Exercise prompt –
Extract the line that contains "R12: 1.5k (CT, DIS) -> 47k (CT, DIS)" and every line after it to the end of the records below, exactly as written and nothing else.

The data –
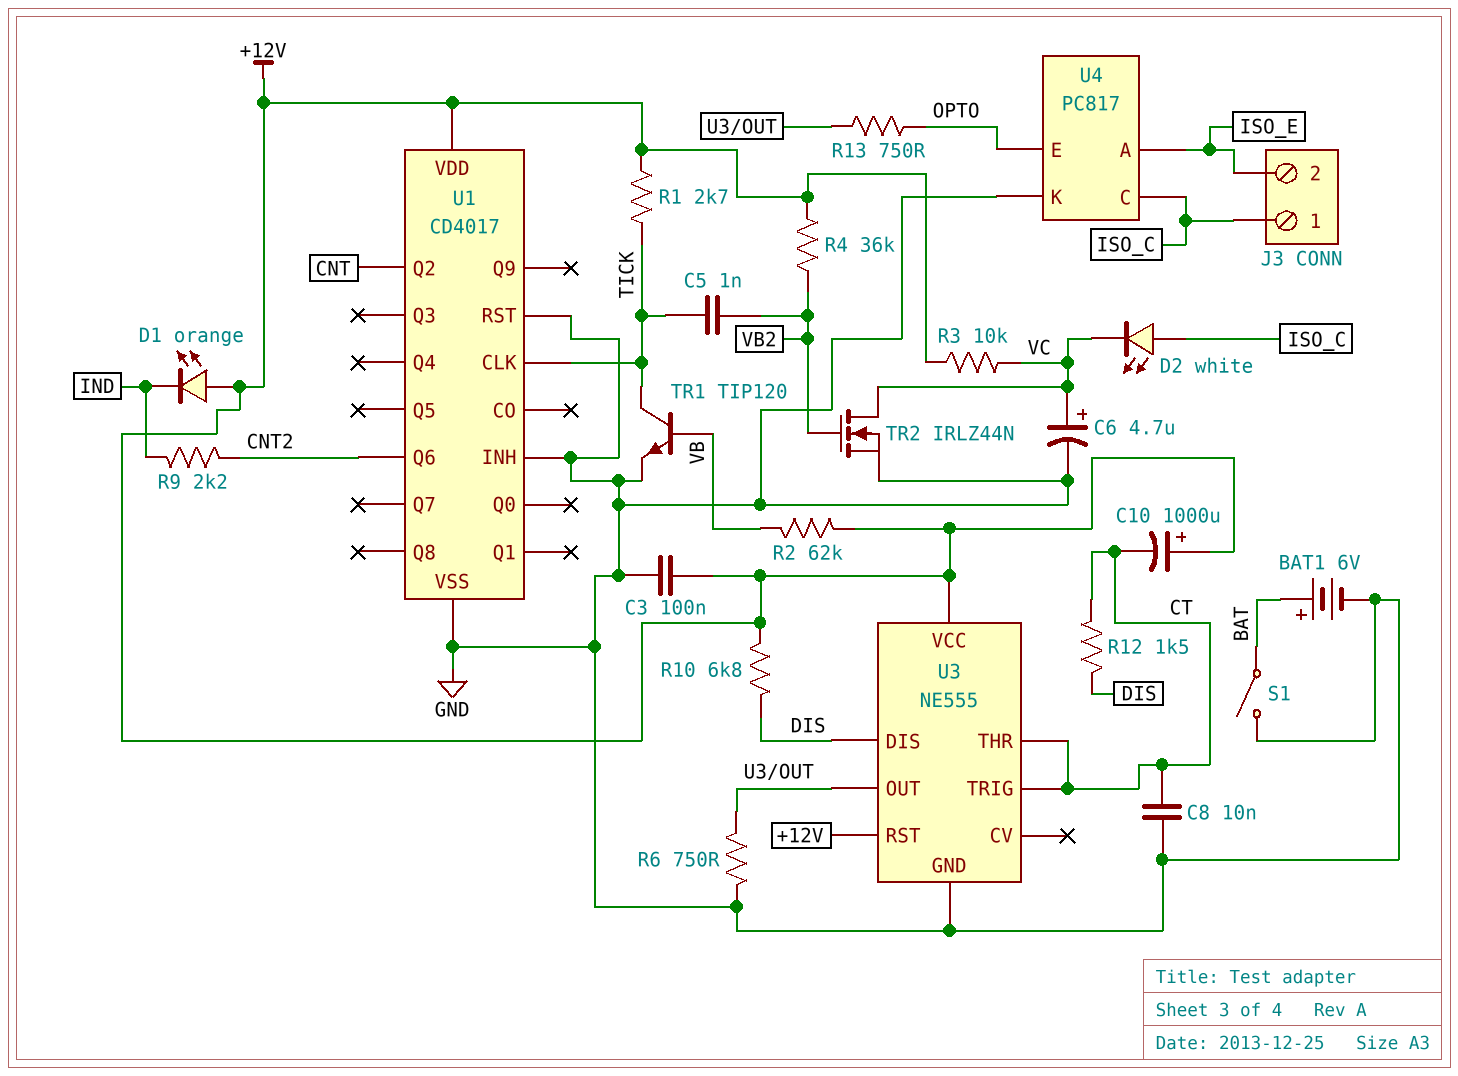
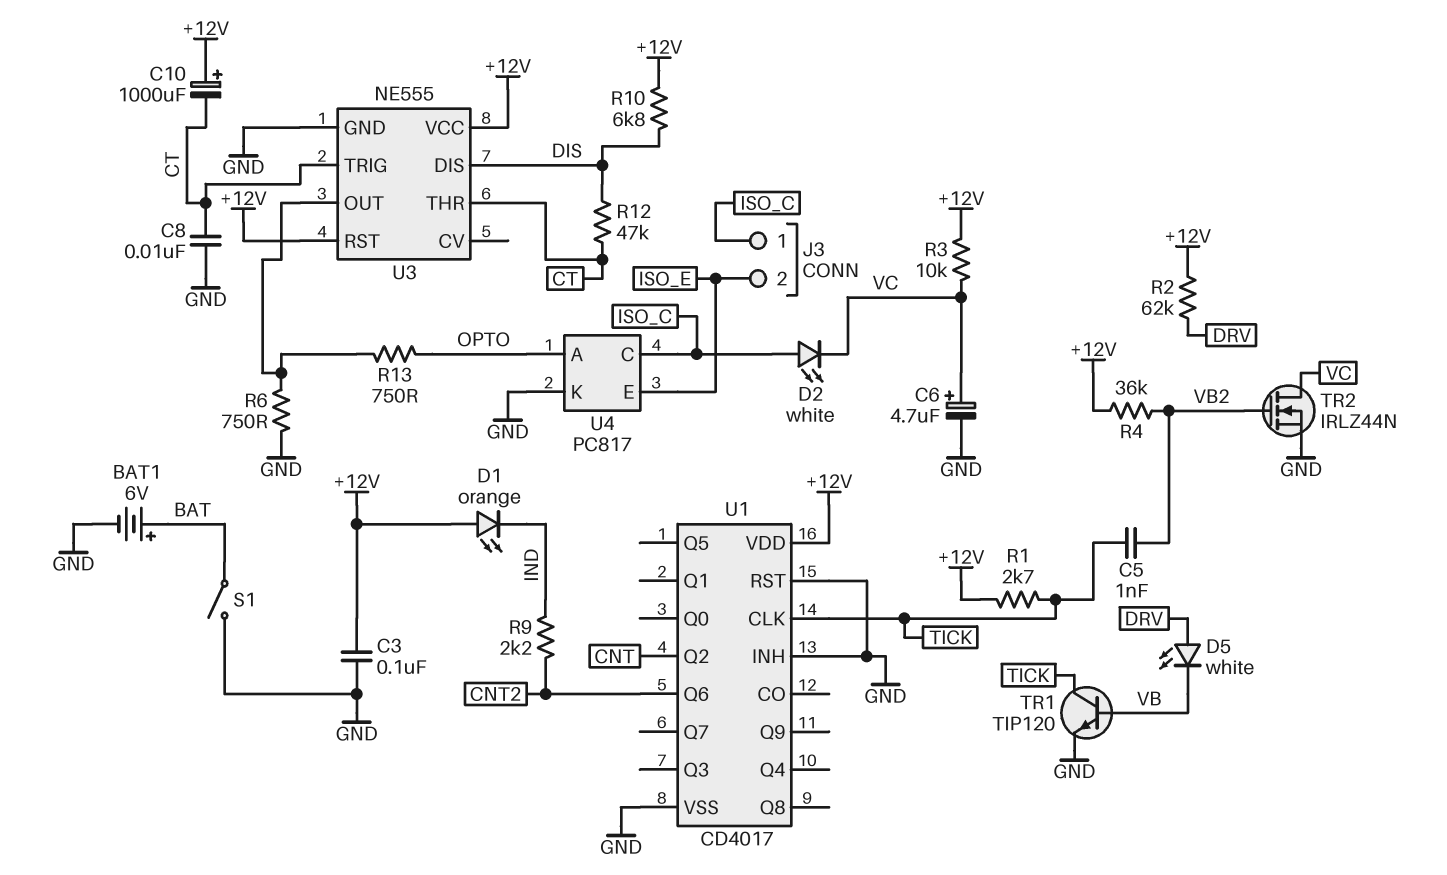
D5: none -> LED white (A DRV, K VB)
R2: 62k (+12V, VB) -> 62k (+12V, DRV)
R12: 1.5k (CT, DIS) -> 47k (CT, DIS)
U4 pin A: ISO_E -> OPTO
U4 pin E: OPTO -> ISO_E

Exercise solution –
R12: 1.5k (CT, DIS) -> 47k (CT, DIS)
U4 pin A: ISO_E -> OPTO
U4 pin E: OPTO -> ISO_E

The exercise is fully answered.